__ASSIGNED TASK__:
With the line containing "(363, 150) = (722, 612): yellow" as the first and the final line of the entries as the last, repeat exactly the lines in that span, including both.

[Coordinate-based object records]

______

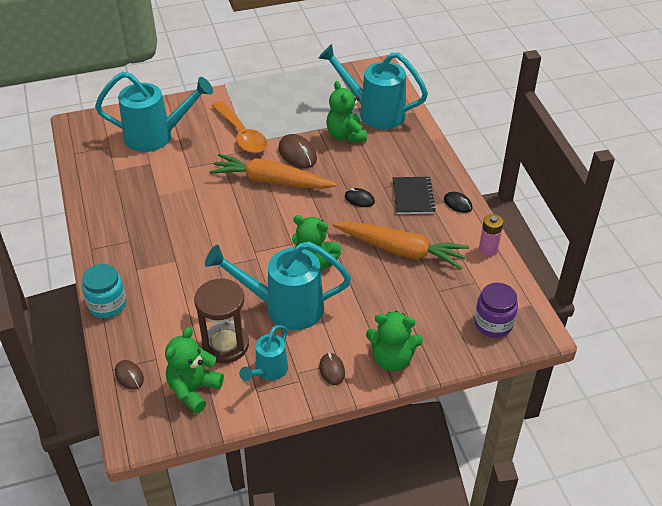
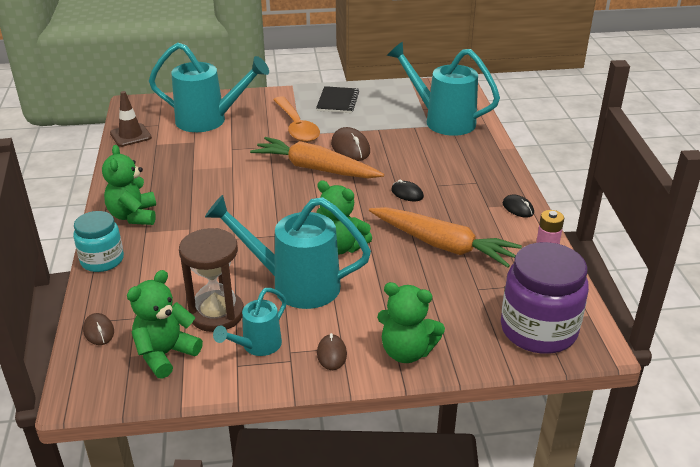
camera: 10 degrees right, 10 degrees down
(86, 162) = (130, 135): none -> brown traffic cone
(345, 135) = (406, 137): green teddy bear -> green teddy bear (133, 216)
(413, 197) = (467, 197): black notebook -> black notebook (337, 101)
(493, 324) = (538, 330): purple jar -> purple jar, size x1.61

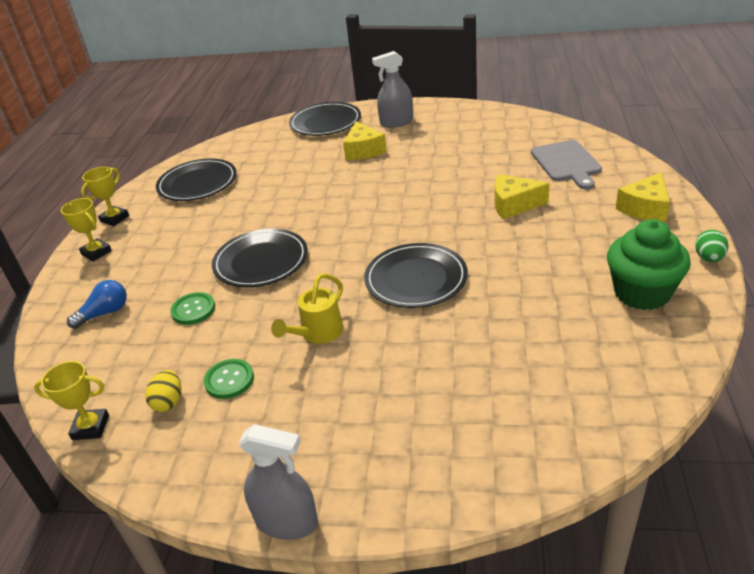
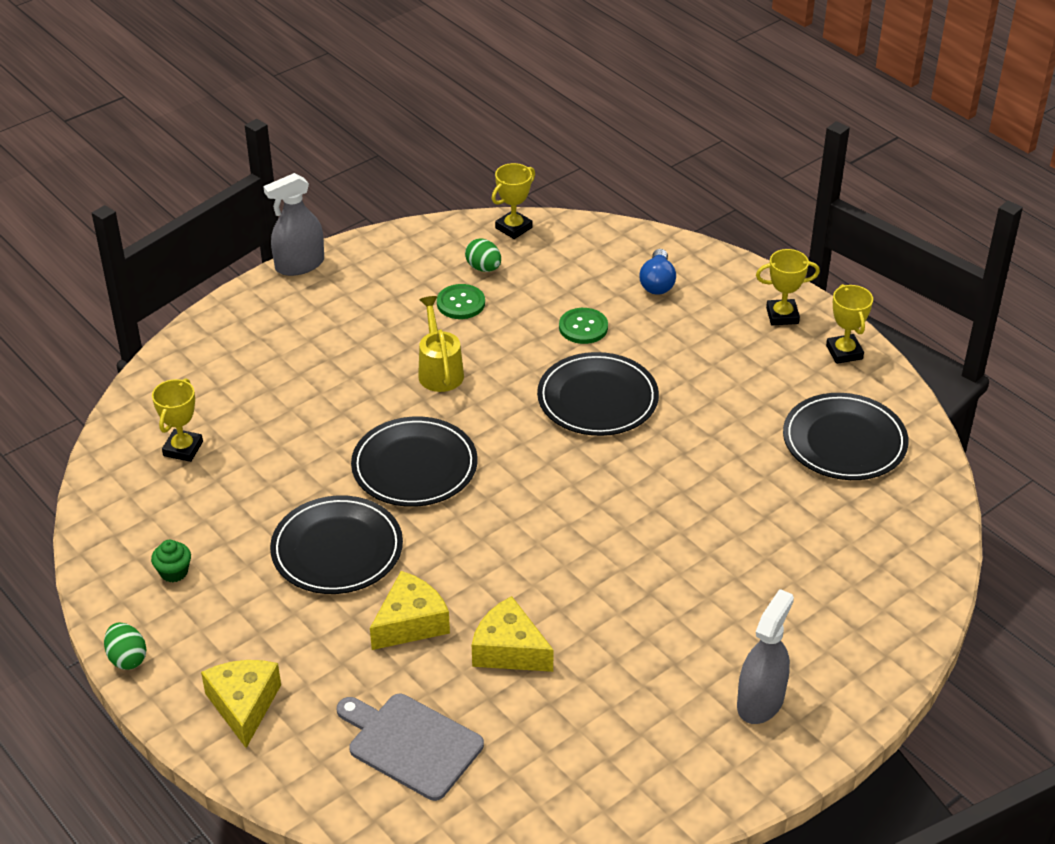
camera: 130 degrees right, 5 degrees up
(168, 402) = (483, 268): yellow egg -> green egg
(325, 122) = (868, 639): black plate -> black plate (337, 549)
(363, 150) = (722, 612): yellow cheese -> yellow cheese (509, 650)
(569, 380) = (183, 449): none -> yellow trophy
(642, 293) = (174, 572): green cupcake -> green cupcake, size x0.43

______

__RESULT FOR THIS EXERCISE__:
(363, 150) = (722, 612): yellow cheese -> yellow cheese (509, 650)
(569, 380) = (183, 449): none -> yellow trophy
(642, 293) = (174, 572): green cupcake -> green cupcake, size x0.43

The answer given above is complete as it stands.